WORK REQUEST: Say how many lines below contain the word "camera". The number is the entire reply.

MATERIAL PROVIDED:
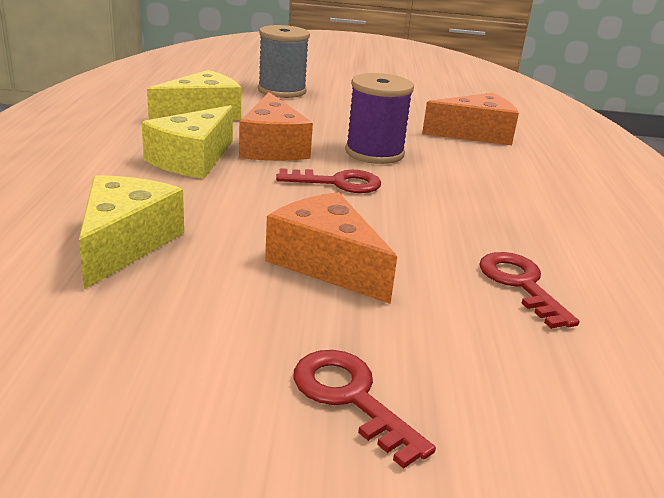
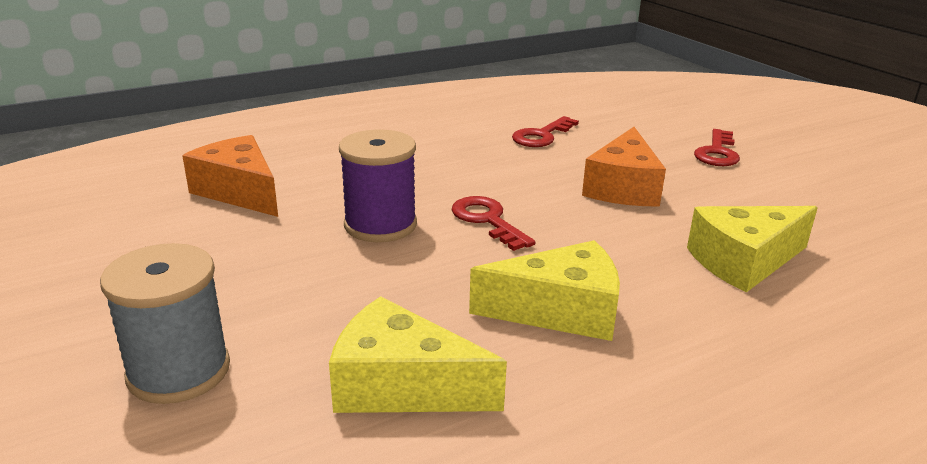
camera: 120 degrees left, 0 degrees up
(272, 147) = (449, 281): orange cheese -> none

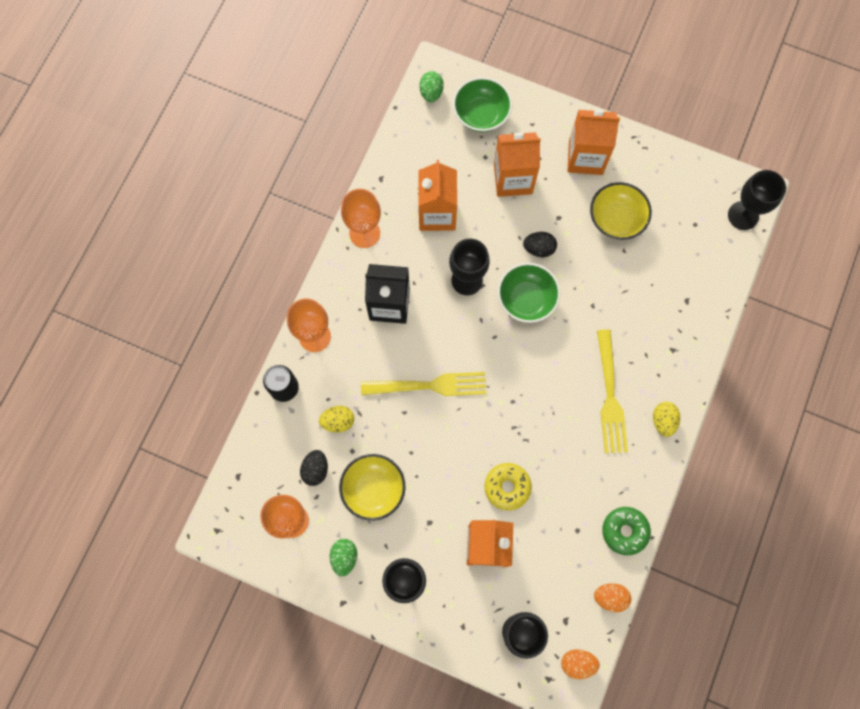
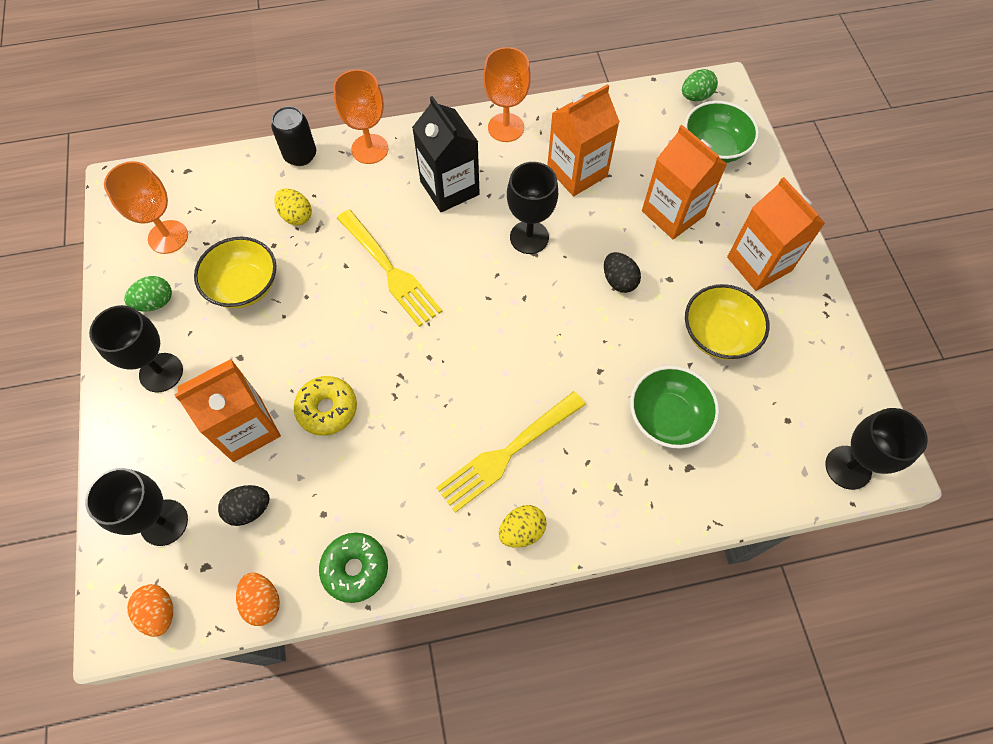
camera: 55 degrees right, 10 degrees down
(315, 469) = (233, 226): black egg -> black egg (249, 509)
(526, 299) = (553, 302): green bowl -> green bowl (667, 417)

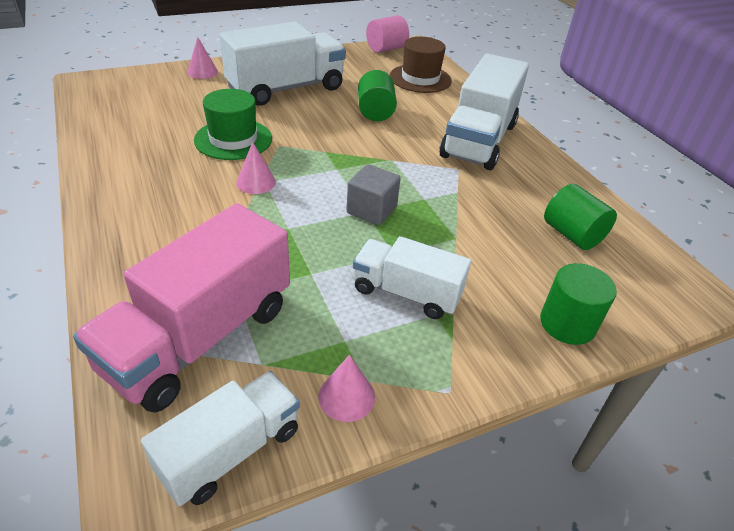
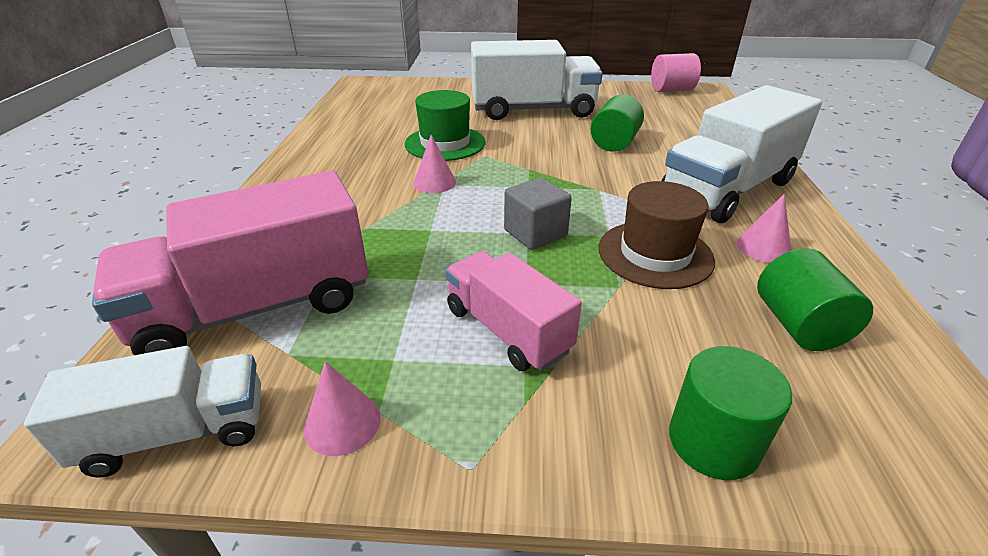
camera: 30 degrees right, 5 degrees down
(202, 72) = (464, 87): pink cone -> pink cone (763, 247)
(406, 293) = (507, 330): white truck -> pink truck
(420, 78) = (693, 120): brown hat -> brown hat (655, 254)

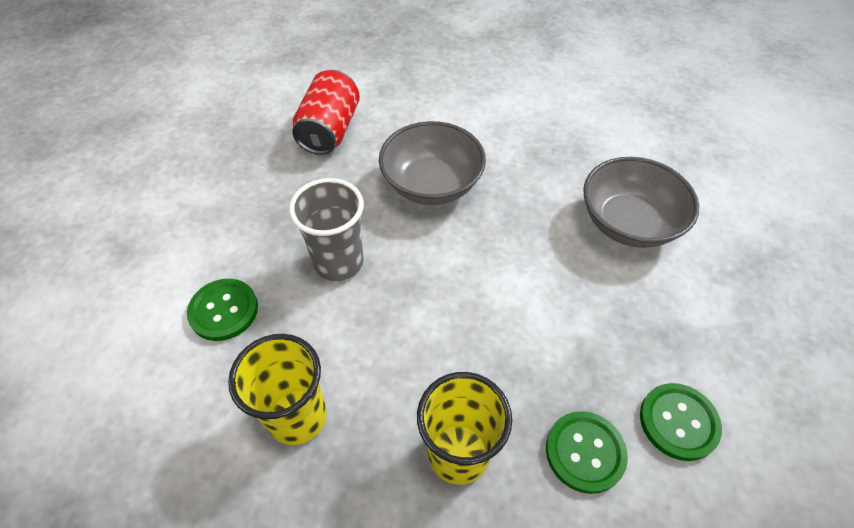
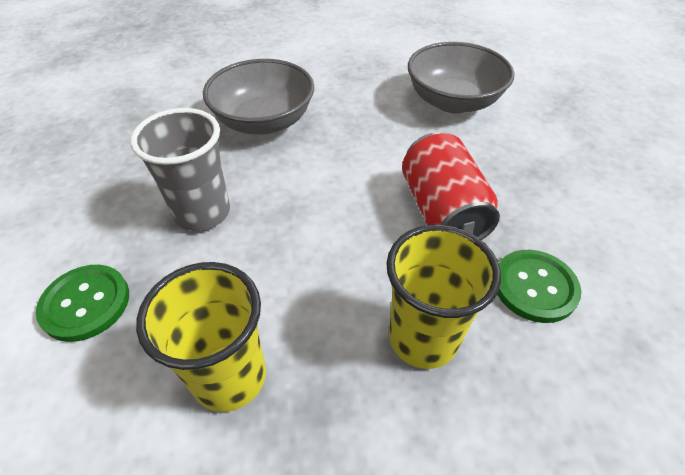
camera: 25 degrees left, 5 degrees down
(330, 130) = (135, 106): red can -> red can (442, 211)
(678, 422) = (590, 231): green button -> none

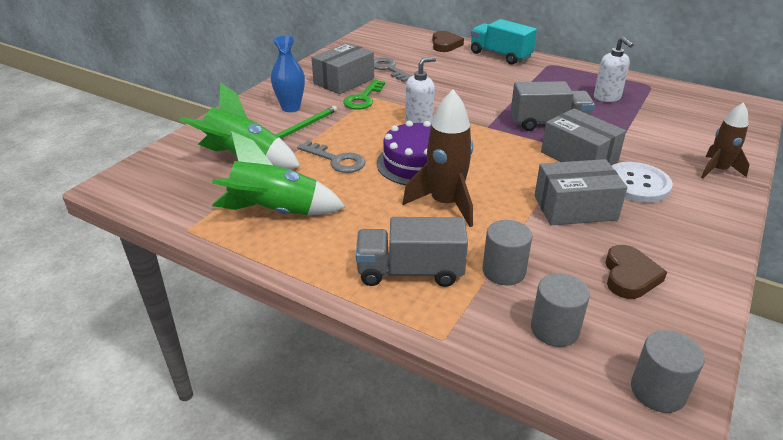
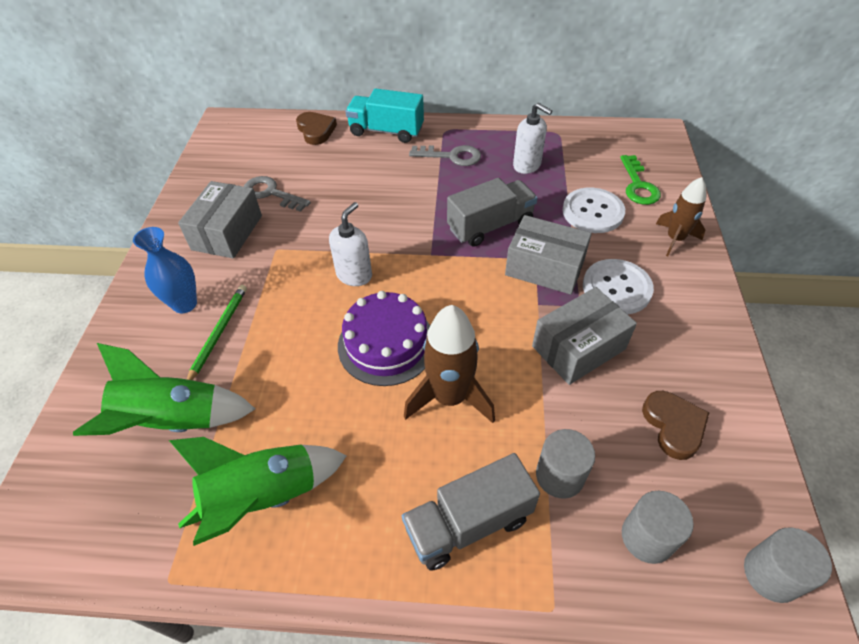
camera: 25 degrees left, 15 degrees up
(336, 160) = (291, 375): grey key -> grey key (451, 156)
(363, 98) = (267, 256): green key -> green key (638, 185)
(648, 136) = (592, 212): none -> white button

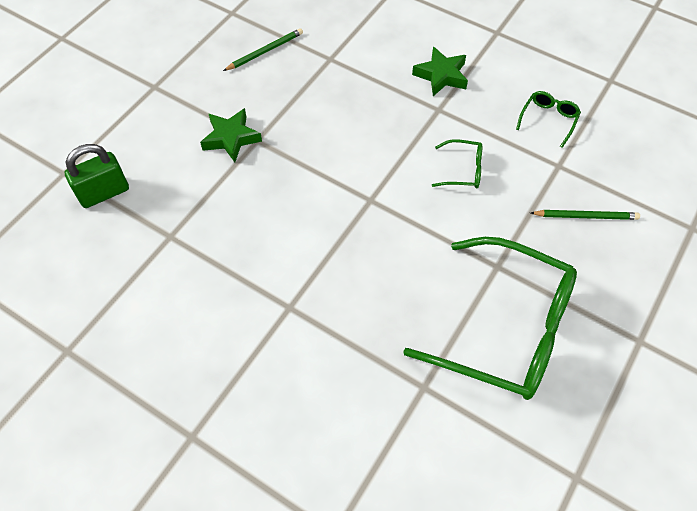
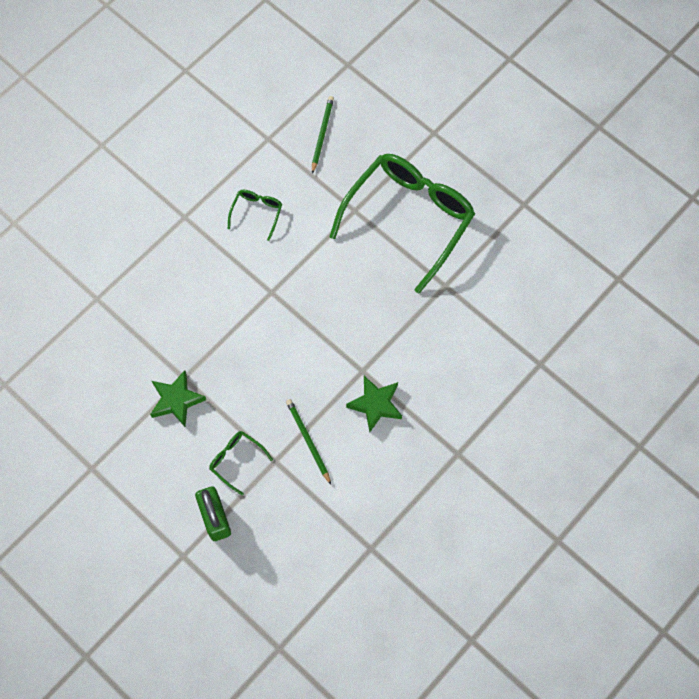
camera: 80 degrees left, 10 degrees up
(265, 51) = (71, 358): green pencil -> green pencil (308, 441)
(441, 75) = (145, 205): green star -> green star (375, 404)
(548, 120) = (218, 132): green glasses -> green glasses (236, 460)

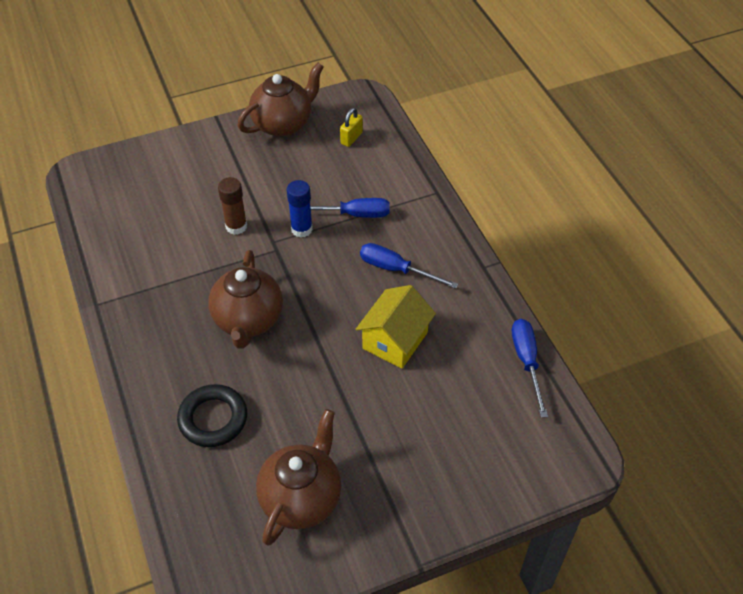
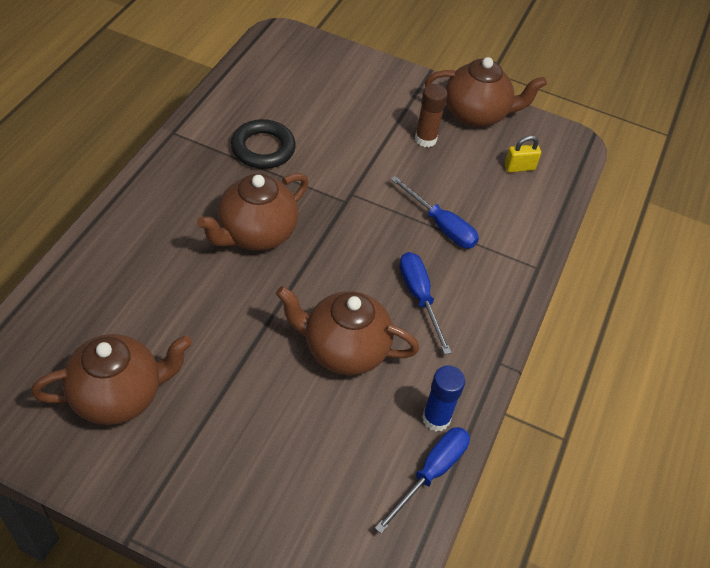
camera: 40 degrees right, 0 degrees up
(213, 419) = (139, 279): black ring -> black ring (263, 148)
(236, 226) = (338, 160): brown glue stick -> brown glue stick (425, 139)
(301, 229) = (385, 203): blue glue stick -> blue glue stick (436, 418)
(395, 340) = (344, 350): yellow house -> brown teapot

TASK ANSWER: 7